+++ The records +++

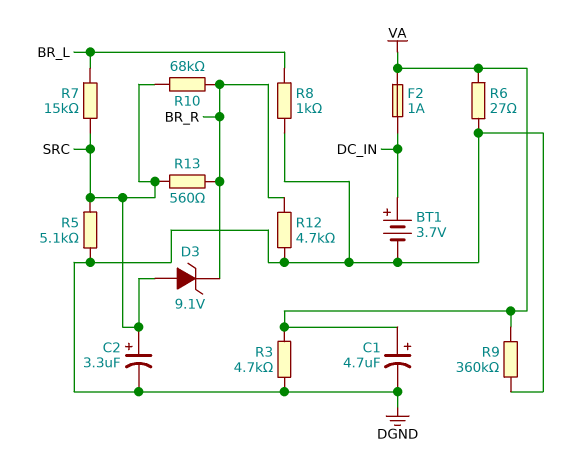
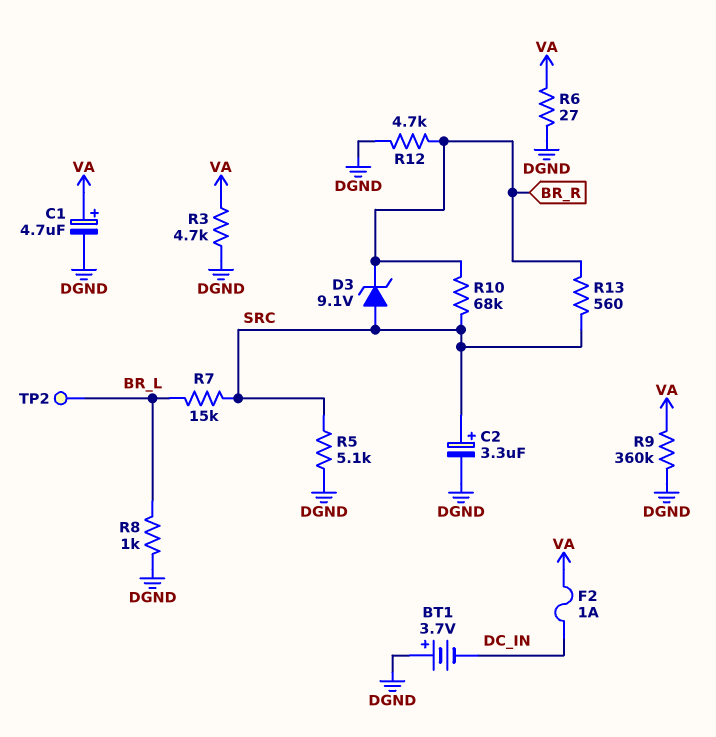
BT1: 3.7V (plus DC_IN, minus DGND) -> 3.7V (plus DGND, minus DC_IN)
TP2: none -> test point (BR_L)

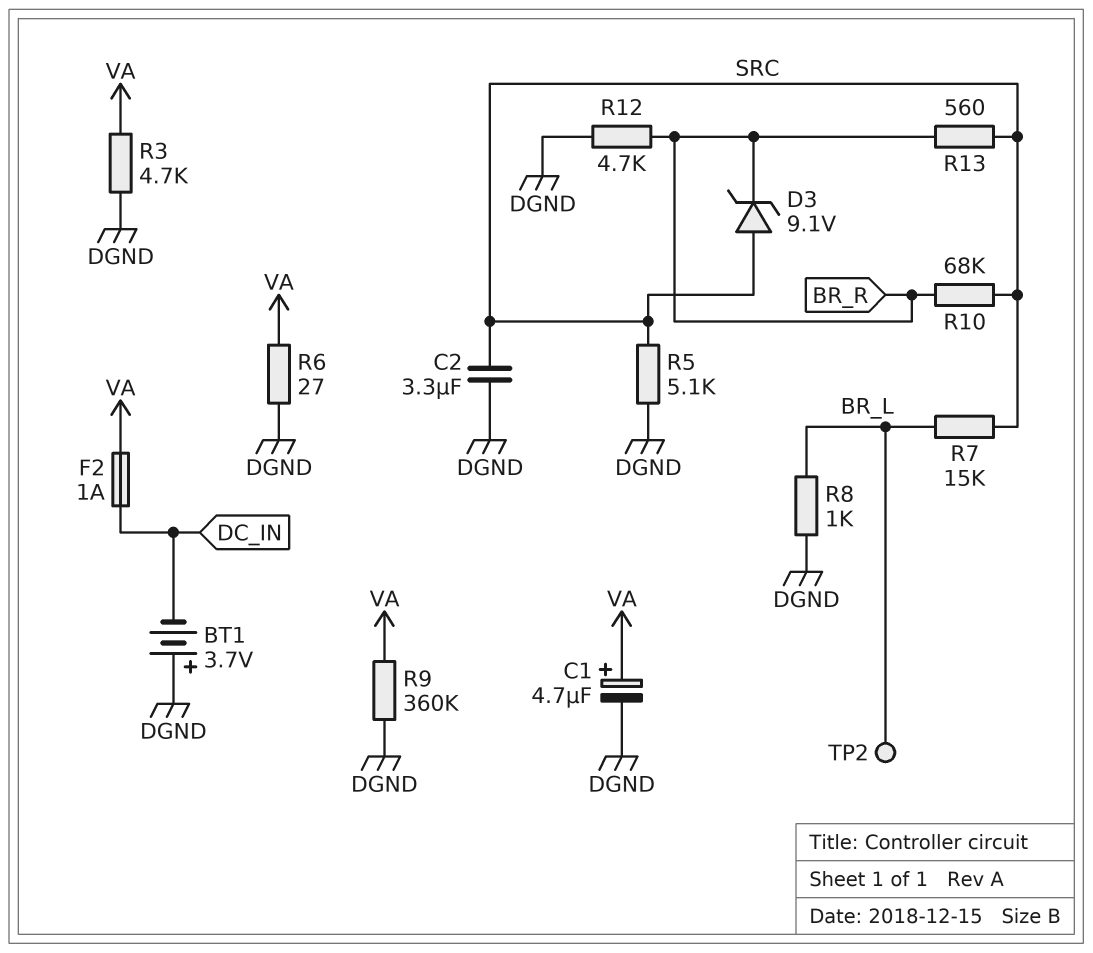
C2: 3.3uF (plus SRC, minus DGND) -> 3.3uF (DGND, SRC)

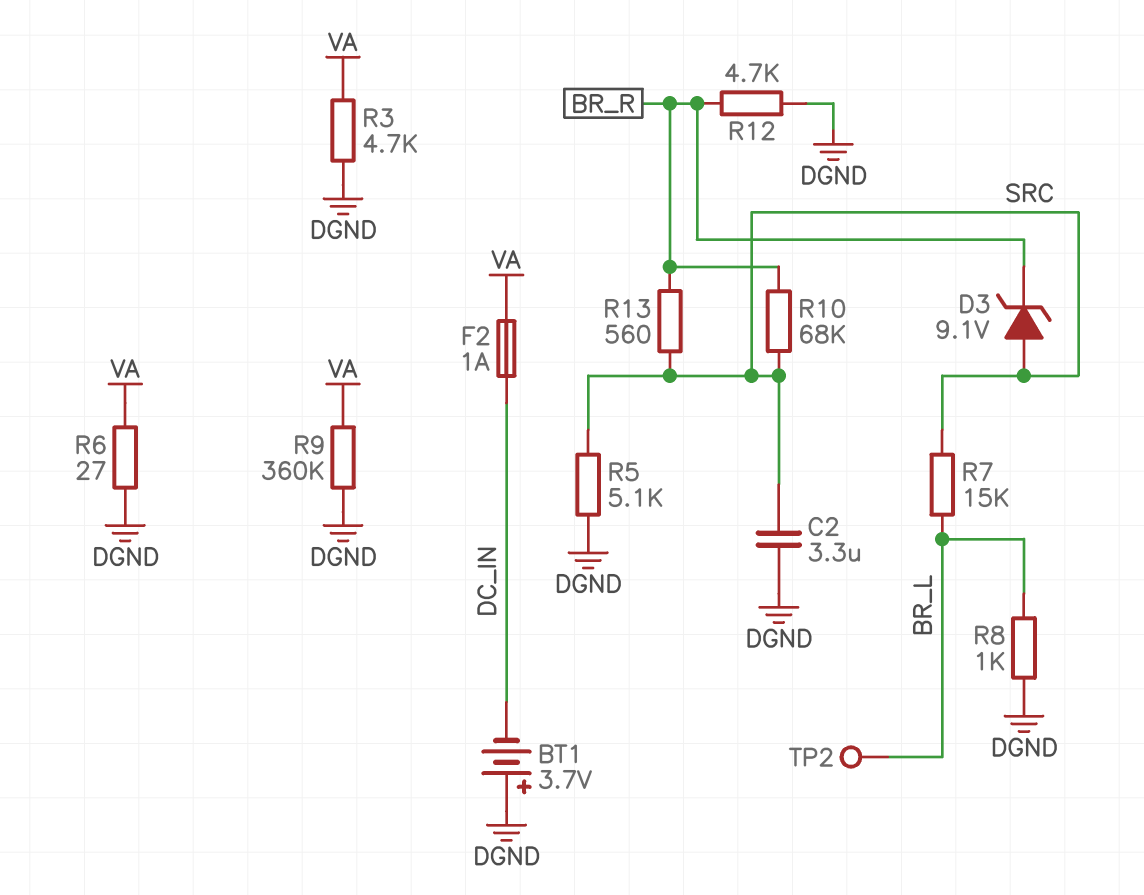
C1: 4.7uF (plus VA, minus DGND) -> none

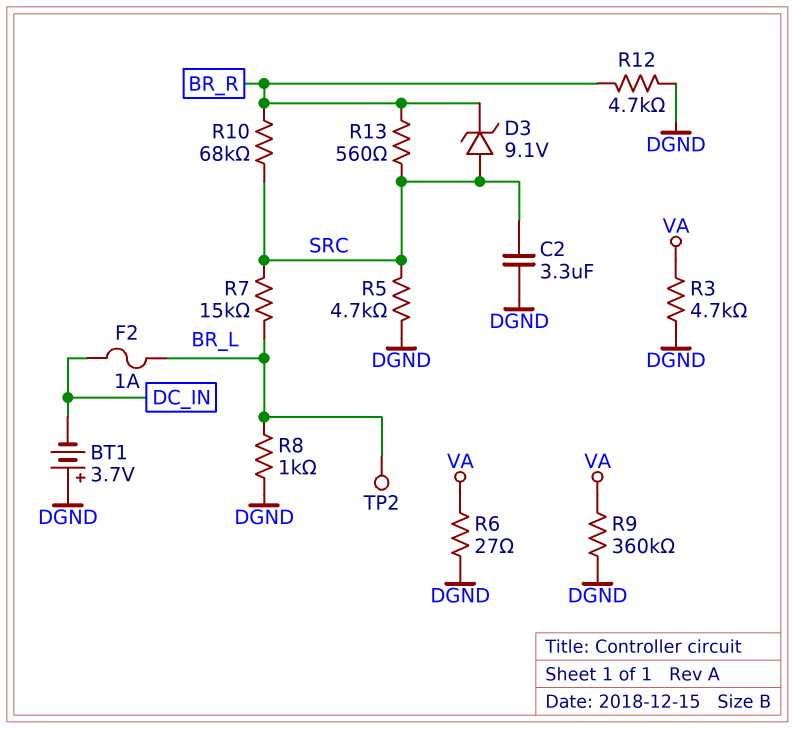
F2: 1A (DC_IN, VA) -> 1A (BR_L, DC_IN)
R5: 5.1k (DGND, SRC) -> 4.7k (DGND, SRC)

+++

* **Assigned task**: Which lines hold the word "none"? Copy each of them from the records.

* **Output of the exercise**:
TP2: none -> test point (BR_L)
C1: 4.7uF (plus VA, minus DGND) -> none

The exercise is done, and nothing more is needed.